[Stored entries]
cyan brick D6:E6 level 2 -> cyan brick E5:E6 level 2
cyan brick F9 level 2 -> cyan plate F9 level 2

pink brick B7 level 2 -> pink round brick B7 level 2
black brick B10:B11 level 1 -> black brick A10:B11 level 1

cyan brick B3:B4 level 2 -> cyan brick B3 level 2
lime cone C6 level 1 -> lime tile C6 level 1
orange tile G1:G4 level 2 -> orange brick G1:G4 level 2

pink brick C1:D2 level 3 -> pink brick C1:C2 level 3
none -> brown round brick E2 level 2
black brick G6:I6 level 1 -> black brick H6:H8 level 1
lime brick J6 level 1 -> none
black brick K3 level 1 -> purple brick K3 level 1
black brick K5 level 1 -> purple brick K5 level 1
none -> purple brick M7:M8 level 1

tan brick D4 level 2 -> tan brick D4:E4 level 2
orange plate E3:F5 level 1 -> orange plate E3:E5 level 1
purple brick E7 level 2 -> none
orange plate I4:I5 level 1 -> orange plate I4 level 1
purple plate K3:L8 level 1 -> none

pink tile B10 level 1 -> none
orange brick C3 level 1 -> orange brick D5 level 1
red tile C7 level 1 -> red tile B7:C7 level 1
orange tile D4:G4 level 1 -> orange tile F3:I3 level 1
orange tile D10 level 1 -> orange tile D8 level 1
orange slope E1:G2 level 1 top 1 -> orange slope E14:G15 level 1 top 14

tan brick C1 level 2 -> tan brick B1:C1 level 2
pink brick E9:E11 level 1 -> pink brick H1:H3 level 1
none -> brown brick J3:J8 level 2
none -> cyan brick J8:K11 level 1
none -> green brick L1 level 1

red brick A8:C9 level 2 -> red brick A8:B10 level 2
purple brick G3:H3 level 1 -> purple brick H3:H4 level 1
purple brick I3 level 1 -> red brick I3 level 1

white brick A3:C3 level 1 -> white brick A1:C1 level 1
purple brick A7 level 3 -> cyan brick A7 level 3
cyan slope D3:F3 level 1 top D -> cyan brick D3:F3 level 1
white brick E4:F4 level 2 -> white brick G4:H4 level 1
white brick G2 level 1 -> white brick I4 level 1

• _Work instructions_
From the data above, copy each line that has the string "none".

• _Solved exercise_
none -> brown round brick E2 level 2
lime brick J6 level 1 -> none
none -> purple brick M7:M8 level 1
purple brick E7 level 2 -> none
purple plate K3:L8 level 1 -> none
pink tile B10 level 1 -> none
none -> brown brick J3:J8 level 2
none -> cyan brick J8:K11 level 1
none -> green brick L1 level 1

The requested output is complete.